# PROVIDED RECORDS
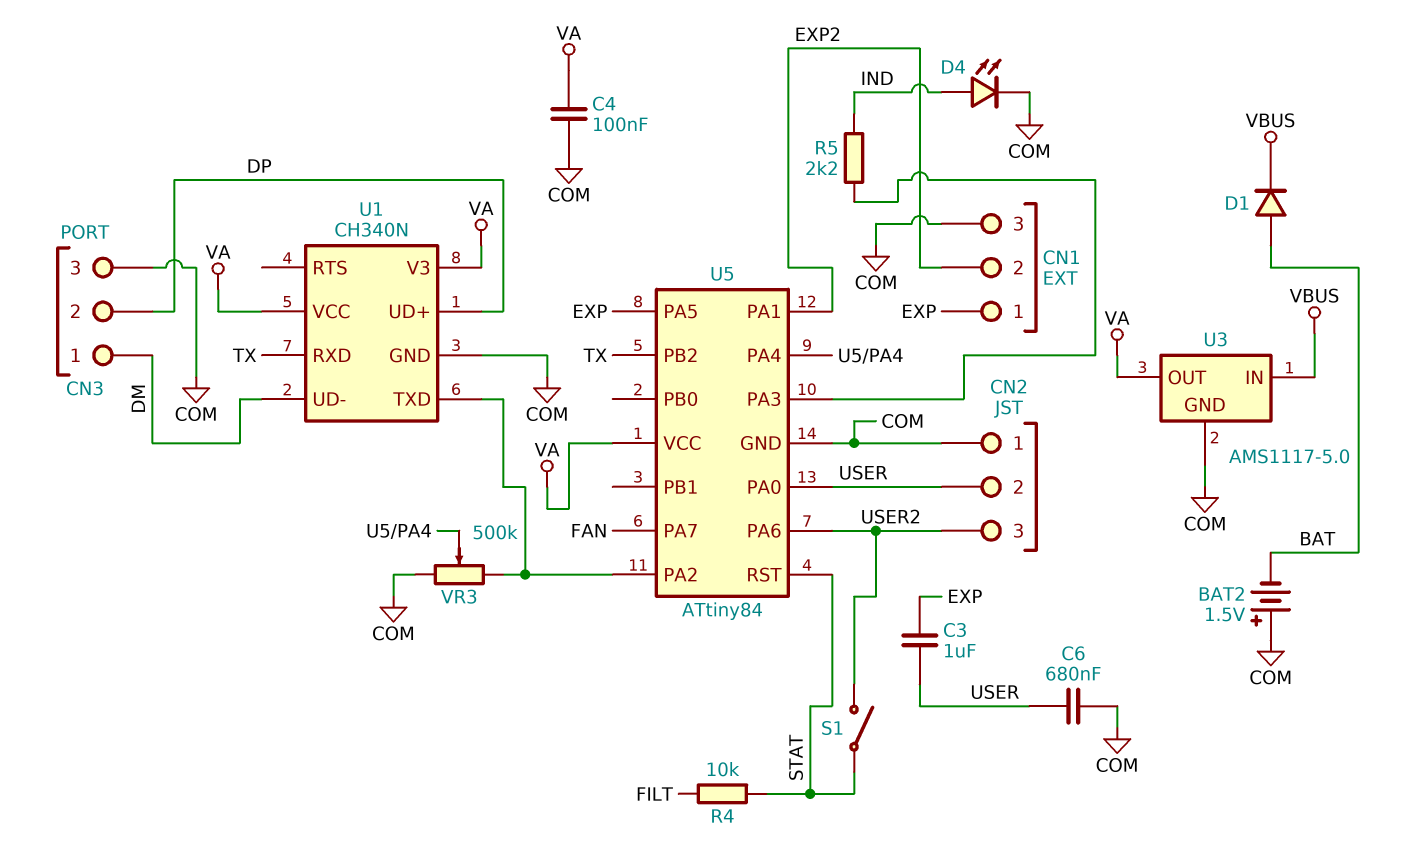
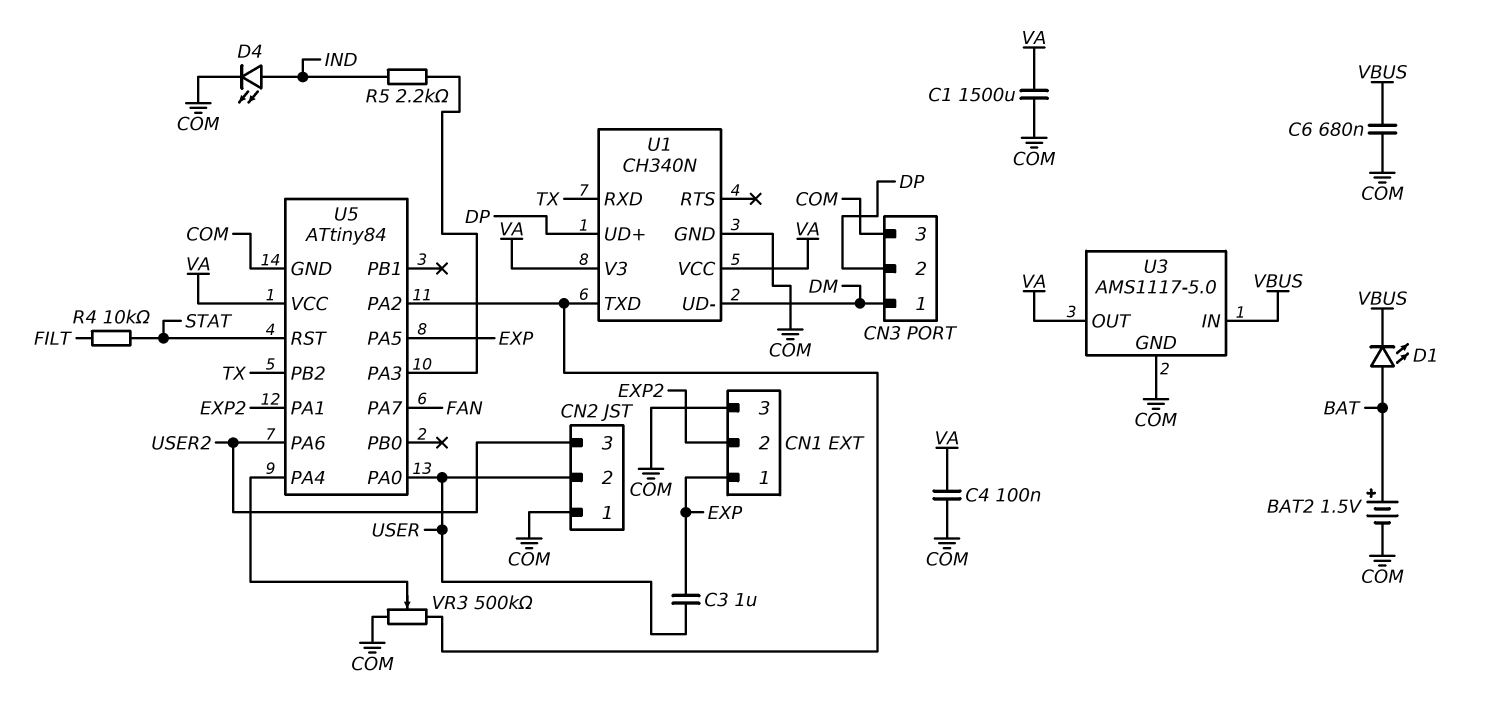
BAT2: 1.5V (plus COM, minus BAT) -> 1.5V (plus BAT, minus COM)
C1: none -> 1500uF (COM, VA)
C6: 680nF (COM, USER) -> 680nF (COM, VBUS)
D1: diode (A BAT, K VBUS) -> LED (A BAT, K VBUS)
S1: switch (STAT, USER2) -> none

# TO DO
Lines from the one containing "D1: diode (A" through the last line of the records, both included, are the only ones to print, each exactly as it is.

# TASK RESPONSE
D1: diode (A BAT, K VBUS) -> LED (A BAT, K VBUS)
S1: switch (STAT, USER2) -> none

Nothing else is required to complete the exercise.